** begin Supplied records **

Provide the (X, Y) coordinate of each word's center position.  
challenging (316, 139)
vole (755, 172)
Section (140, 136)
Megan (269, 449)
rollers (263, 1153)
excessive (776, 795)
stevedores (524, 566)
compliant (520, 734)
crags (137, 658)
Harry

** end Supplied records **

## Directive
Render every line of the material above as a numbered list, skipping any blank lines.

## Finished exercise
1. Provide the (X, Y) coordinate of each word's center position.  
2. challenging (316, 139)
3. vole (755, 172)
4. Section (140, 136)
5. Megan (269, 449)
6. rollers (263, 1153)
7. excessive (776, 795)
8. stevedores (524, 566)
9. compliant (520, 734)
10. crags (137, 658)
11. Harry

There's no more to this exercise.